--- Working data ---

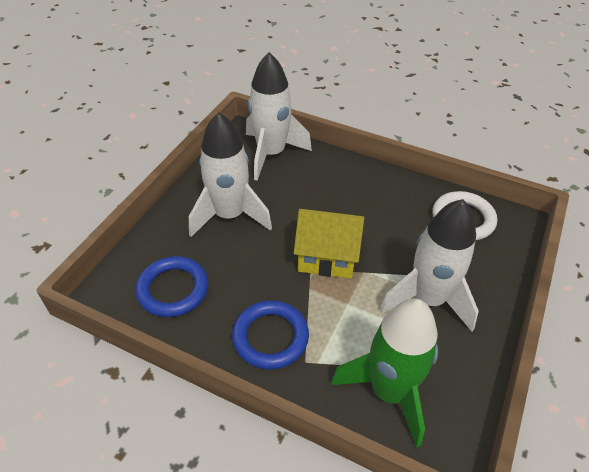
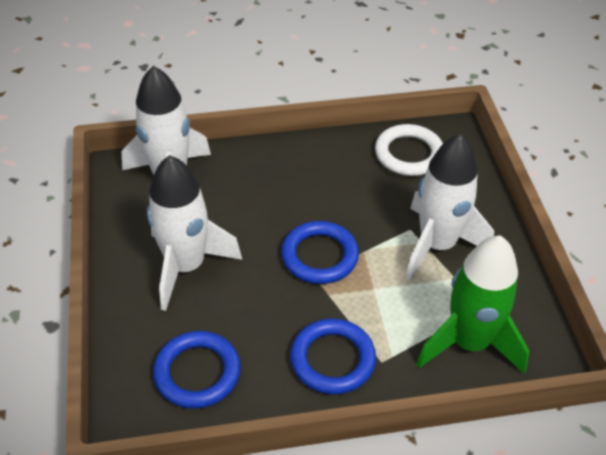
camera: 35 degrees left, 0 degrees up
(327, 257) = (319, 256): yellow house -> blue ring

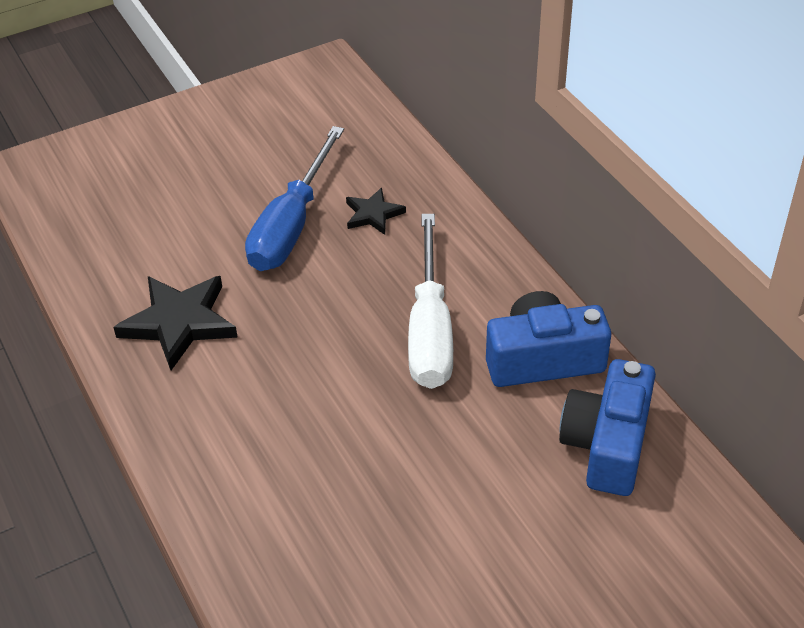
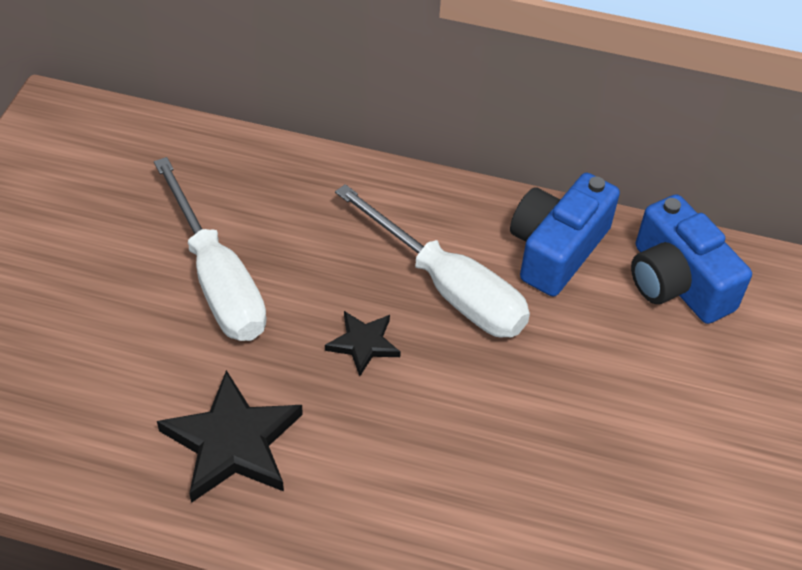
camera: 50 degrees left, 5 degrees up
(291, 225) = (217, 280): blue screwdriver -> white screwdriver
(373, 214) = (276, 221): black star -> black star (363, 344)

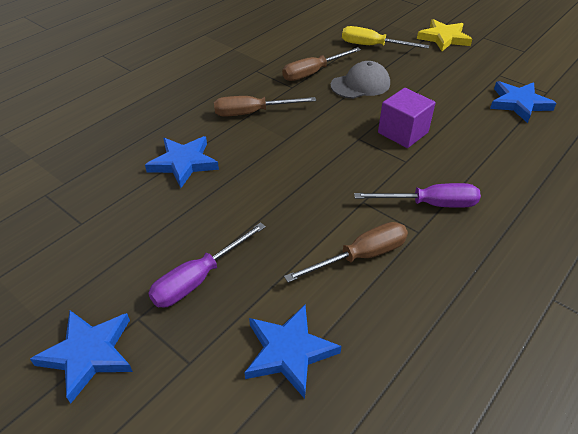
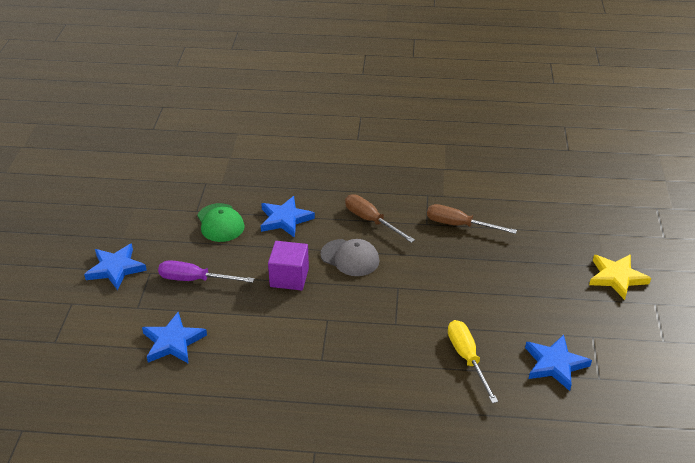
camera: 55 degrees right, 5 degrees down
(128, 213) = (220, 223): none -> green cap
(360, 85) = (472, 258): grey cap -> grey cap (350, 258)
(361, 256) = (272, 340): brown screwdriver -> none
(372, 46) = (543, 239): yellow screwdriver -> yellow screwdriver (467, 358)
(403, 132) = (431, 308): purple cube -> purple cube (289, 277)
(430, 204) = (357, 355): purple screwdriver -> none

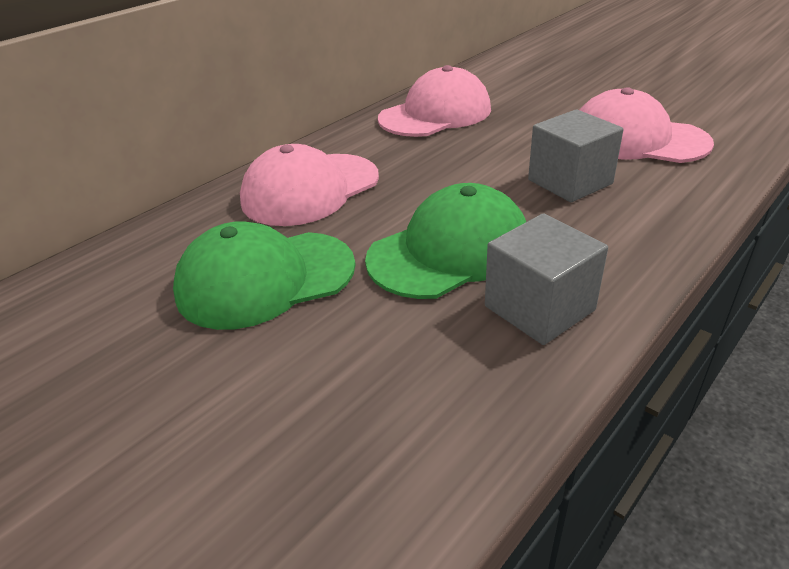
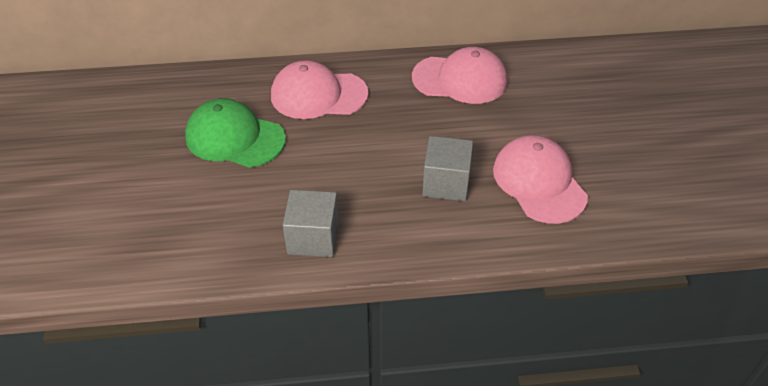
camera: 40 degrees right, 10 degrees up
(450, 251) = (324, 180): green cap -> none

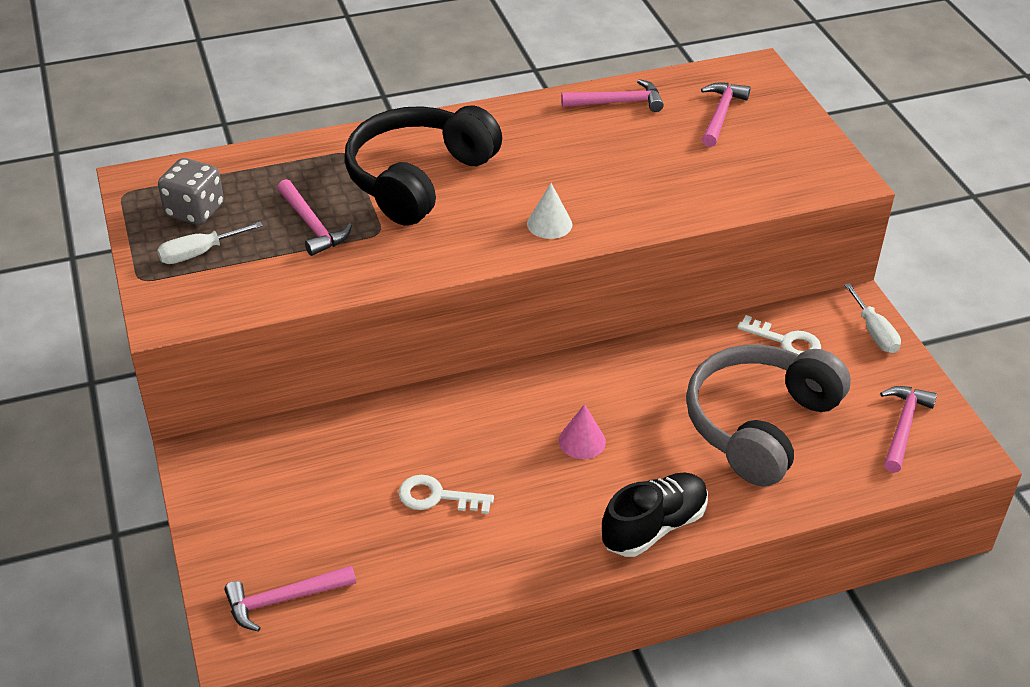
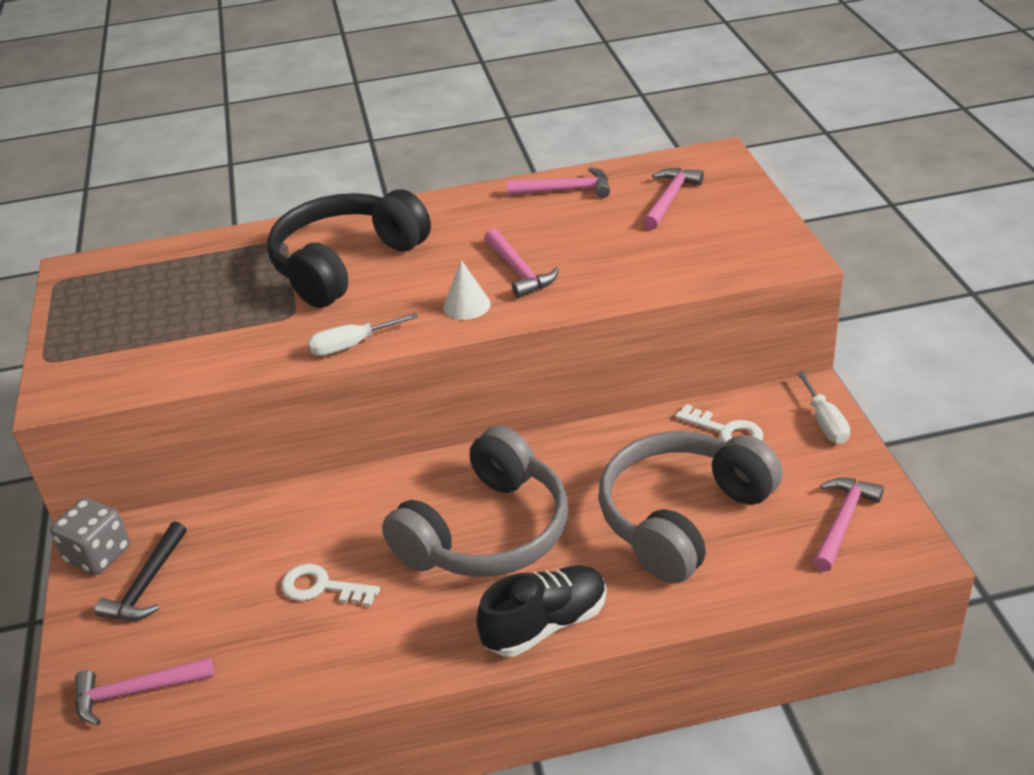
camera: 10 degrees right, 5 degrees down
(195, 211) = (119, 296): grey dice -> grey dice (98, 555)
(199, 253) = (110, 336): white screwdriver -> white screwdriver (351, 345)
(265, 497) = (147, 584): none -> black hammer
(312, 225) = (228, 309): pink hammer -> pink hammer (519, 271)
(582, 441) = (487, 532): pink cone -> grey headphones

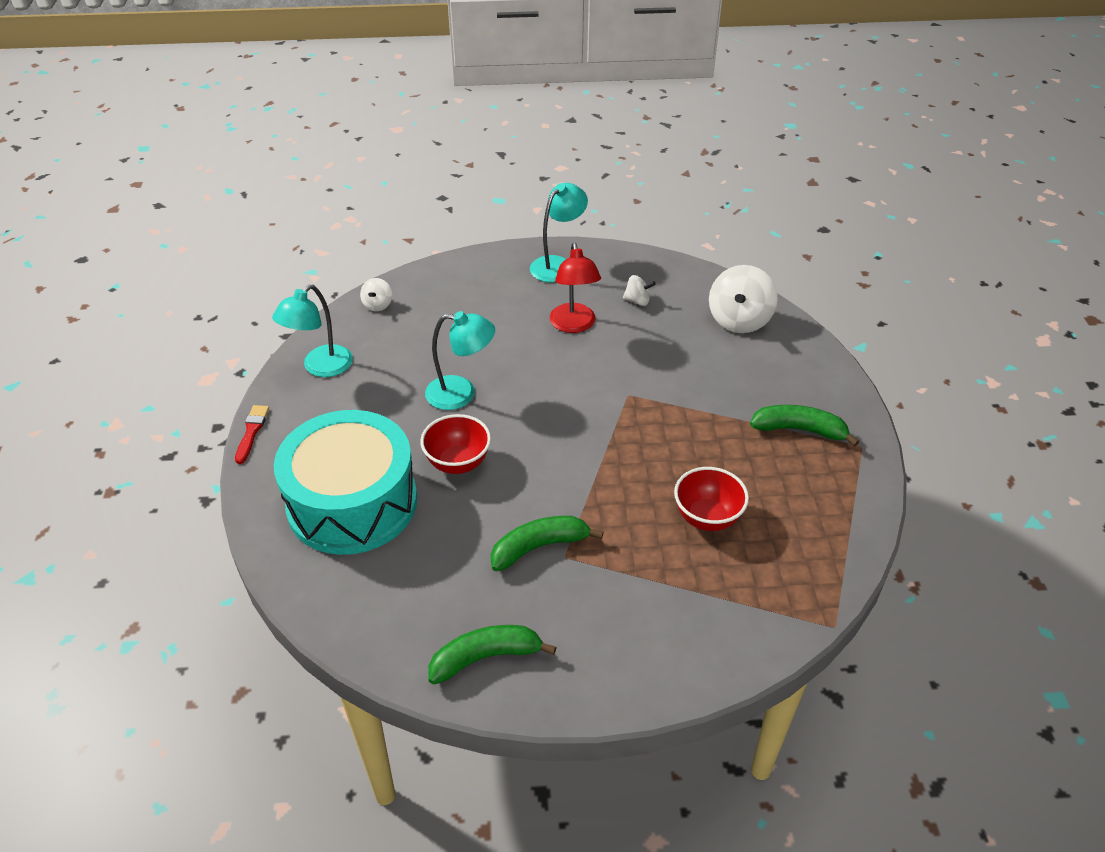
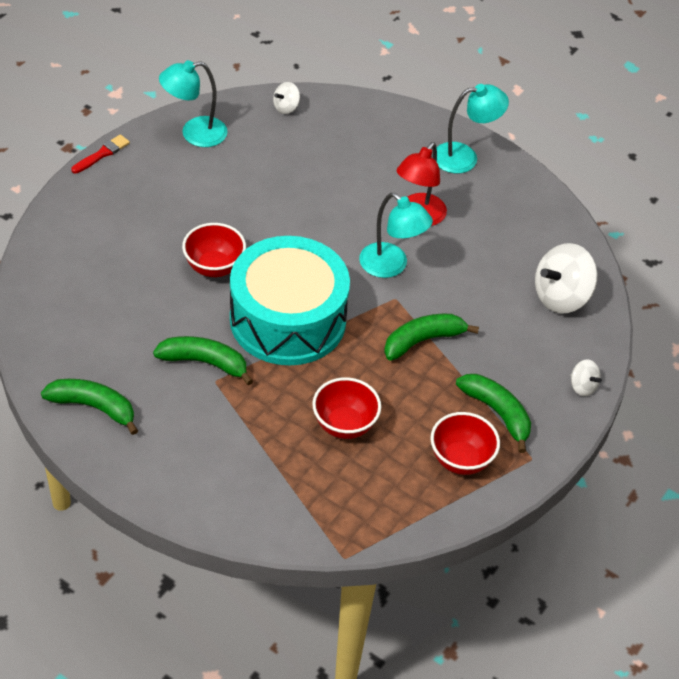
camera: 35 degrees right, 5 degrees up
(352, 502) = (116, 248): turquoise drum -> turquoise drum (288, 319)
(461, 393) = (272, 217): turquoise lamp -> turquoise lamp (391, 266)
(637, 301) = (494, 228): white spinning top -> white spinning top (582, 386)
(685, 413) = (423, 340): none -> green banana
(818, 483) = (461, 460): none -> red bowl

---

- [To do] Both boundary lines included, write out word for word only the lines above from the one containing "(373, 214) = (276, 221): black" to the one containing "(361, 256) = (272, 340): brown", leaving out any pictures.

- [Task answer]
(373, 214) = (276, 221): black star -> black star (363, 344)

camera: 55 degrees right, 5 degrees down
(128, 213) = (220, 223): none -> green cap
(360, 85) = (472, 258): grey cap -> grey cap (350, 258)
(361, 256) = (272, 340): brown screwdriver -> none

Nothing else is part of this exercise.